### REQUIRED ACTION
Everything in the entries below except the pictures must be returned exactly.
== DATA
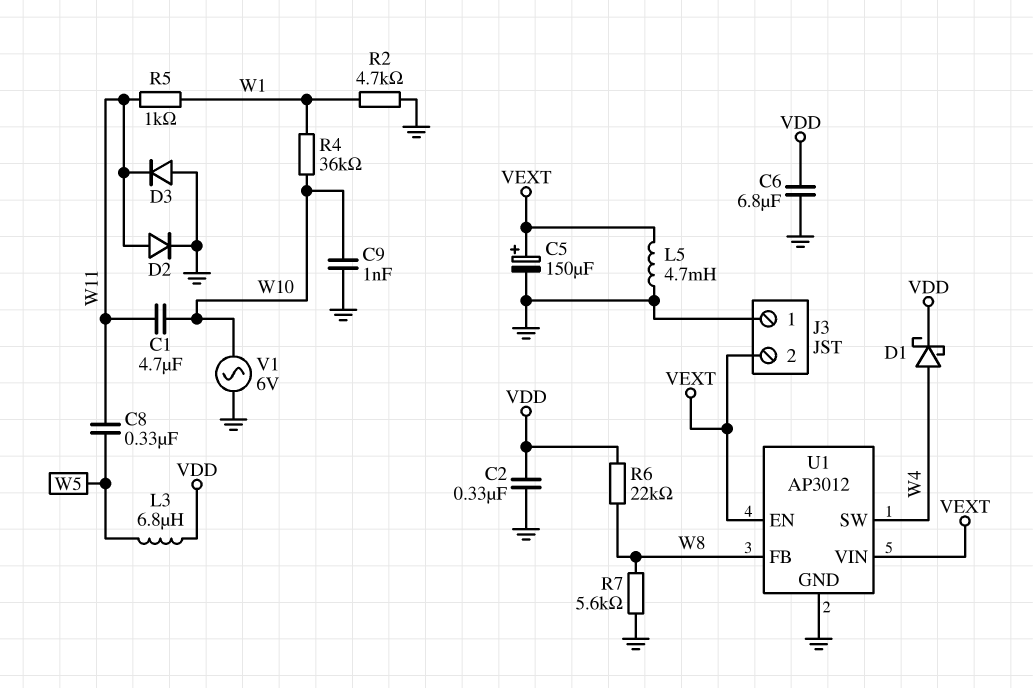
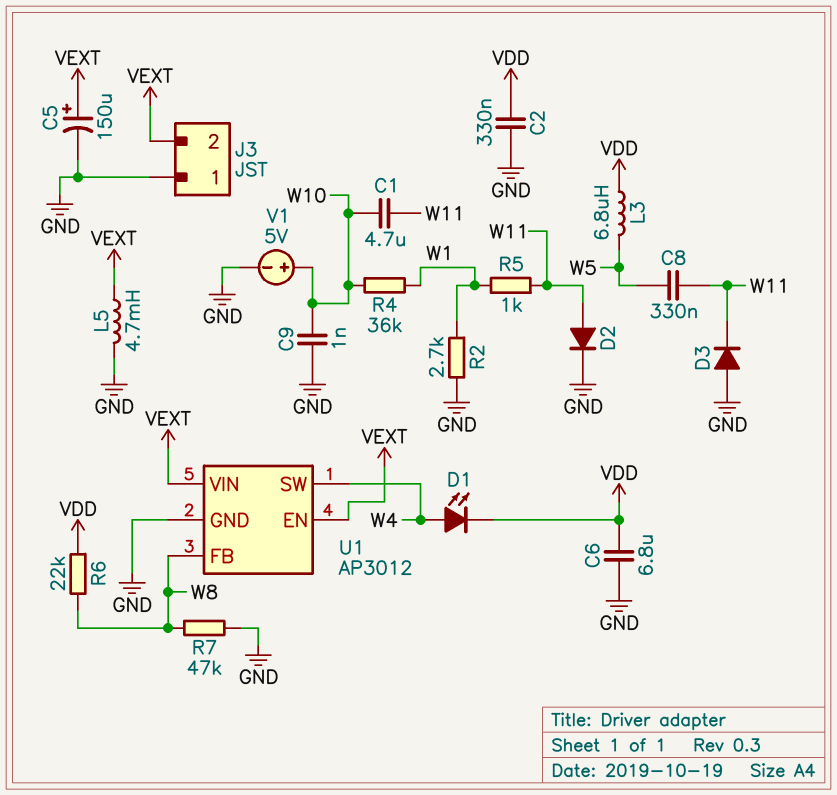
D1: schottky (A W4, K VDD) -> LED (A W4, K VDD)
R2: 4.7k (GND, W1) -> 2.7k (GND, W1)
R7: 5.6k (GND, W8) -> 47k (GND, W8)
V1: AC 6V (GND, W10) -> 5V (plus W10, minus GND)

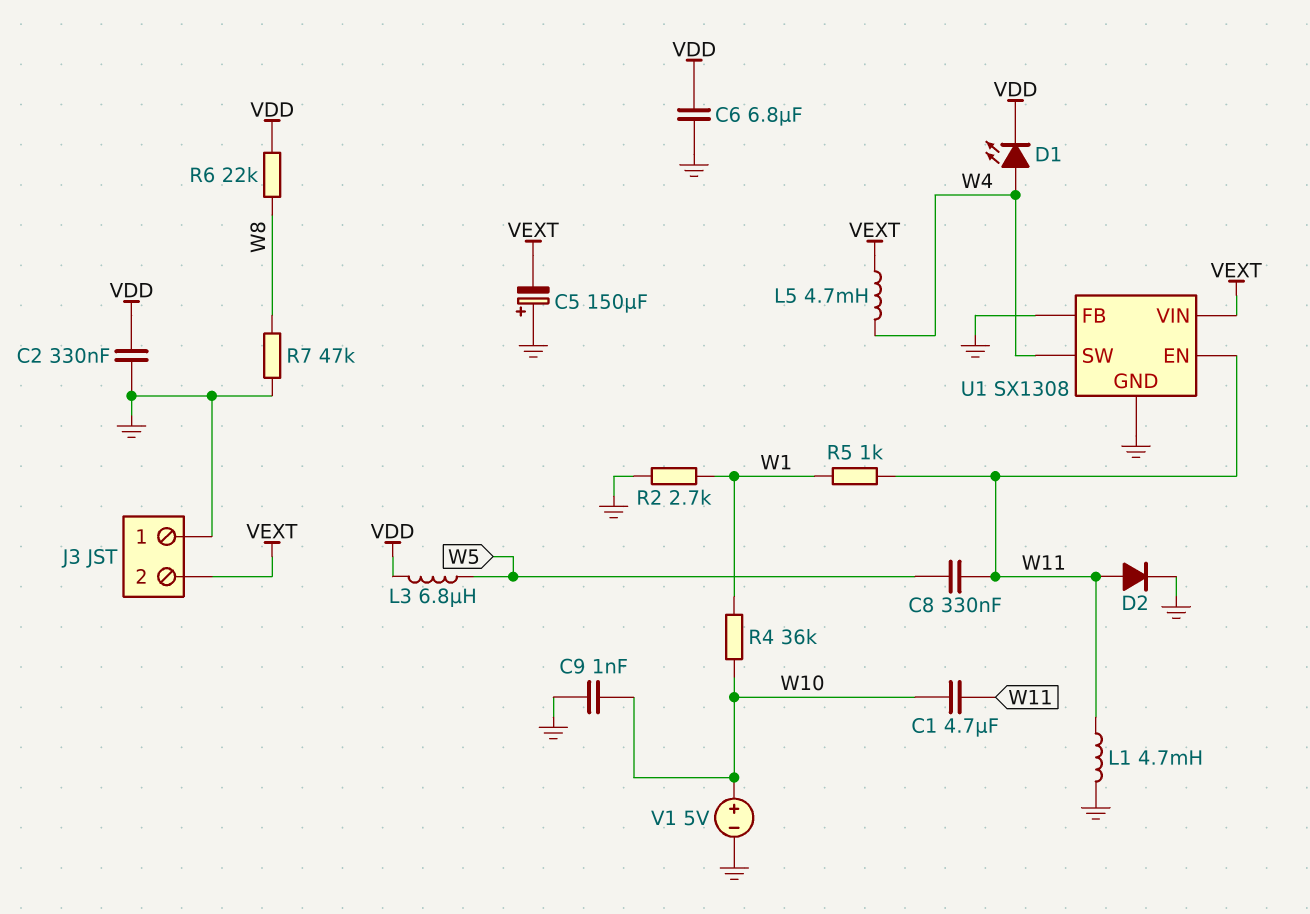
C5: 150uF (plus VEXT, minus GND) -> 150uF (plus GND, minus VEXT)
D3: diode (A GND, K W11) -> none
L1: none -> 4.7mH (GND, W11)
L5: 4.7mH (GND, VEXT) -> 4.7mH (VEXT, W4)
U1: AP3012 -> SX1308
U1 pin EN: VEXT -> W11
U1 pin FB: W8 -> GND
====
### SOLUTION
D1: schottky (A W4, K VDD) -> LED (A W4, K VDD)
R2: 4.7k (GND, W1) -> 2.7k (GND, W1)
R7: 5.6k (GND, W8) -> 47k (GND, W8)
V1: AC 6V (GND, W10) -> 5V (plus W10, minus GND)

C5: 150uF (plus VEXT, minus GND) -> 150uF (plus GND, minus VEXT)
D3: diode (A GND, K W11) -> none
L1: none -> 4.7mH (GND, W11)
L5: 4.7mH (GND, VEXT) -> 4.7mH (VEXT, W4)
U1: AP3012 -> SX1308
U1 pin EN: VEXT -> W11
U1 pin FB: W8 -> GND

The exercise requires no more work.